Problem details: Nothing outside the range is wanted. Repeat exactly the lines below from the one with "- golden toy lemon [196,187]" through the one with "[661,230] to [464,326]".

Dataset extract:
++++++++

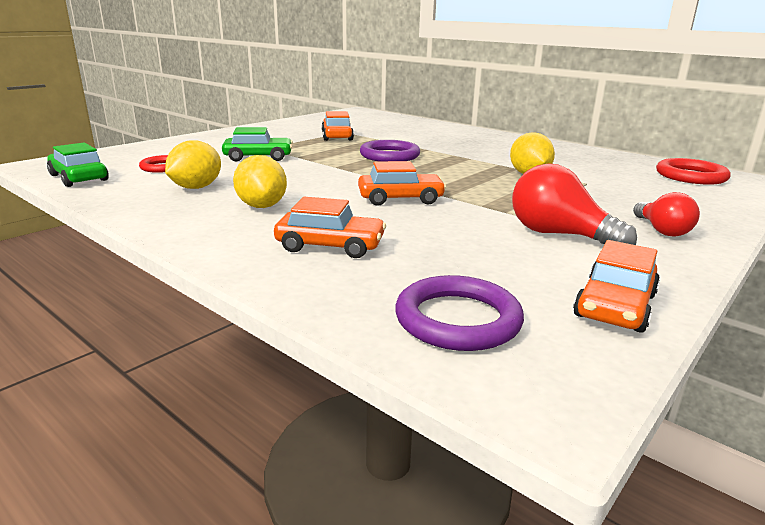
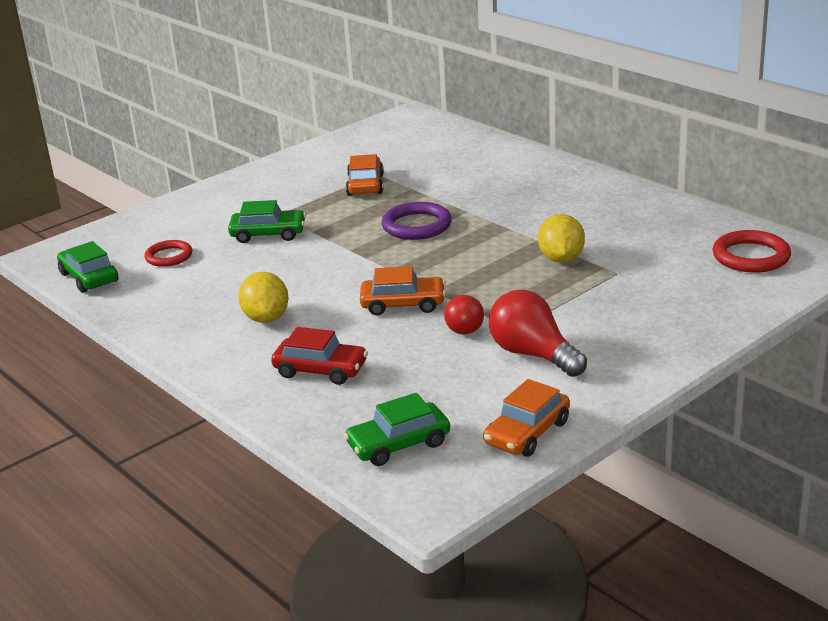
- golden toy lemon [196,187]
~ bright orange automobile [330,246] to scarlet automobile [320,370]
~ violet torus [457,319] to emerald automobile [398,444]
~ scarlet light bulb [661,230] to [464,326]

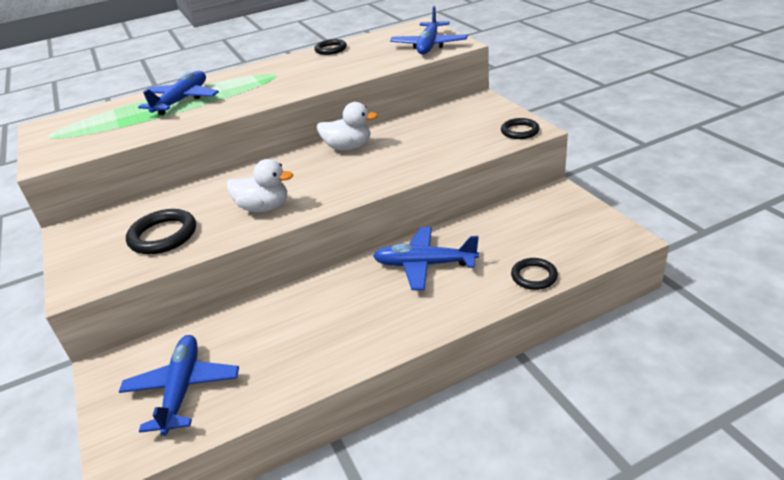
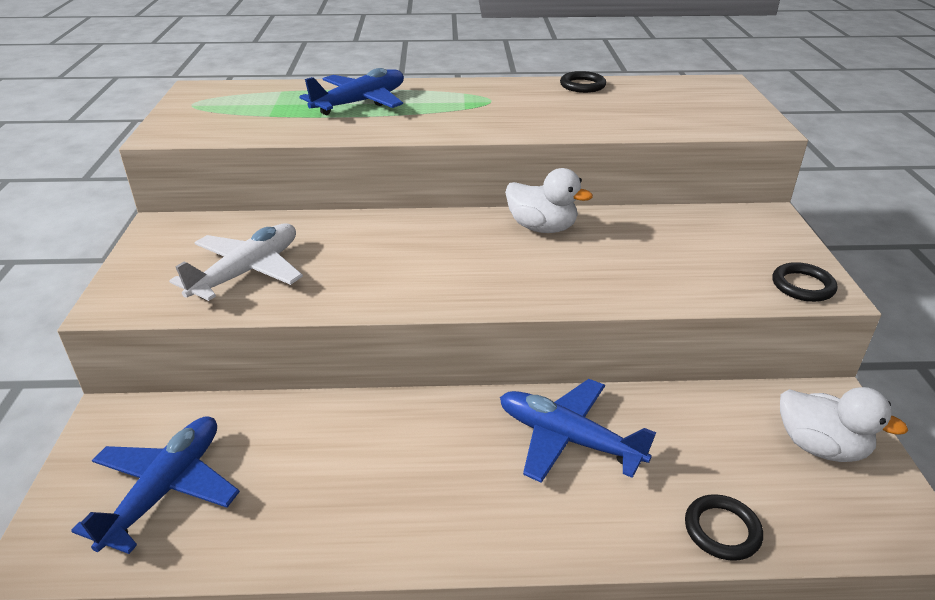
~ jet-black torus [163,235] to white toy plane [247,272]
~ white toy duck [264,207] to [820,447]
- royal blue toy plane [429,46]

++++++++

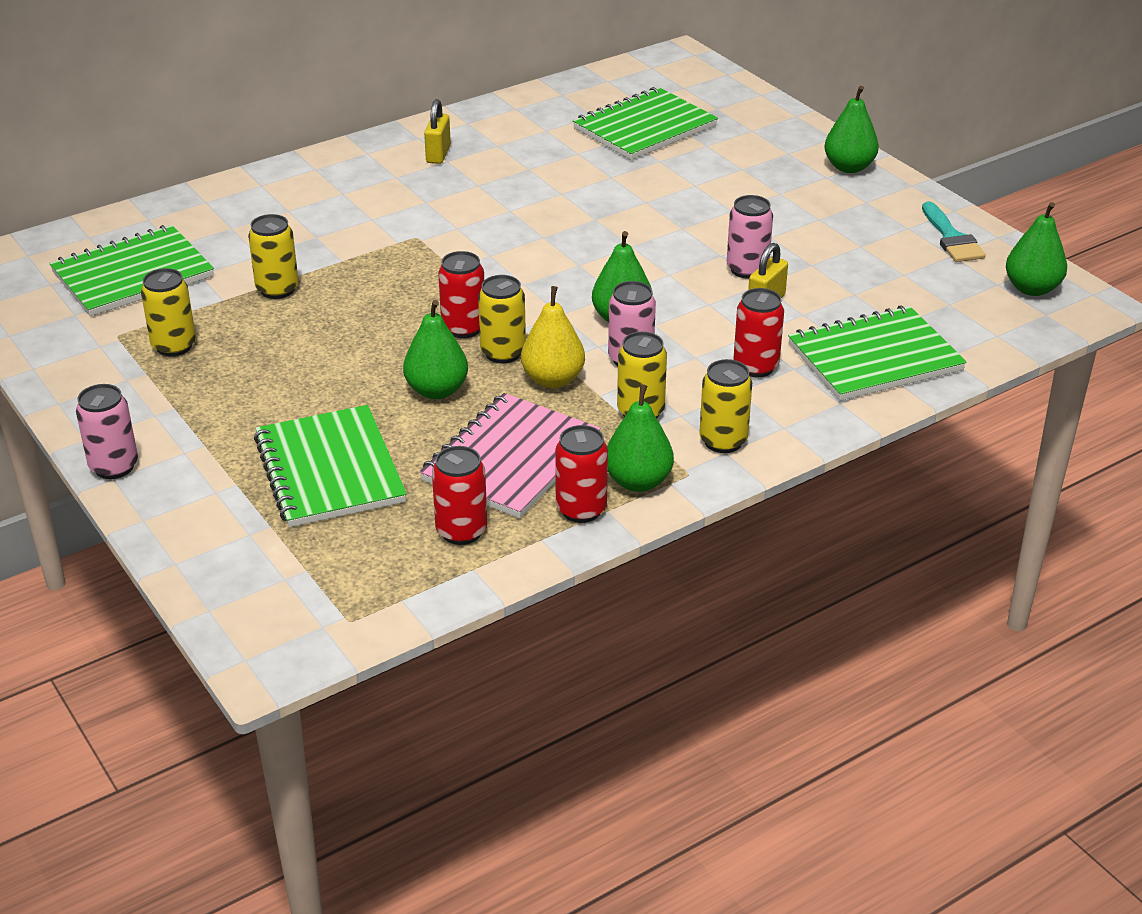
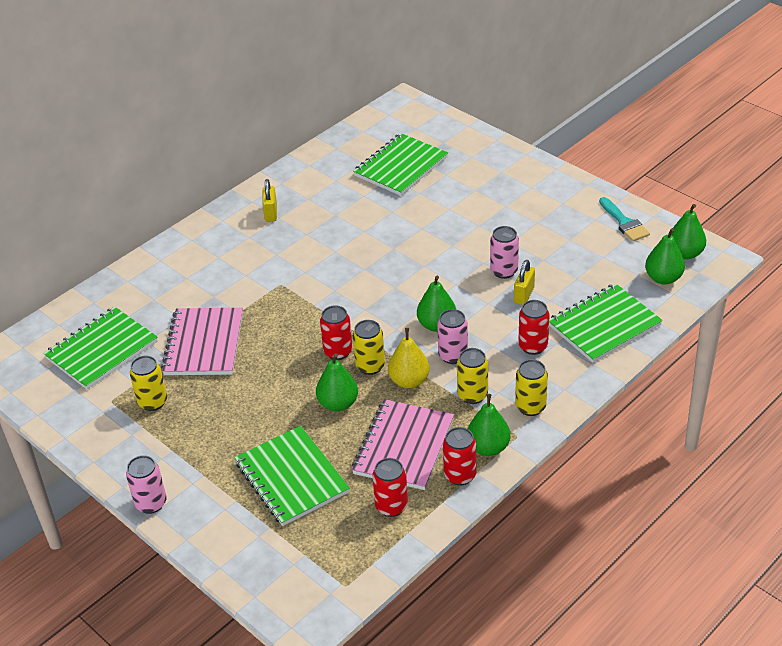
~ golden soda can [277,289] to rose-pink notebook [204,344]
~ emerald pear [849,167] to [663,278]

++++++++

Output for this exercise:
- golden toy lemon [196,187]
~ bright orange automobile [330,246] to scarlet automobile [320,370]
~ violet torus [457,319] to emerald automobile [398,444]
~ scarlet light bulb [661,230] to [464,326]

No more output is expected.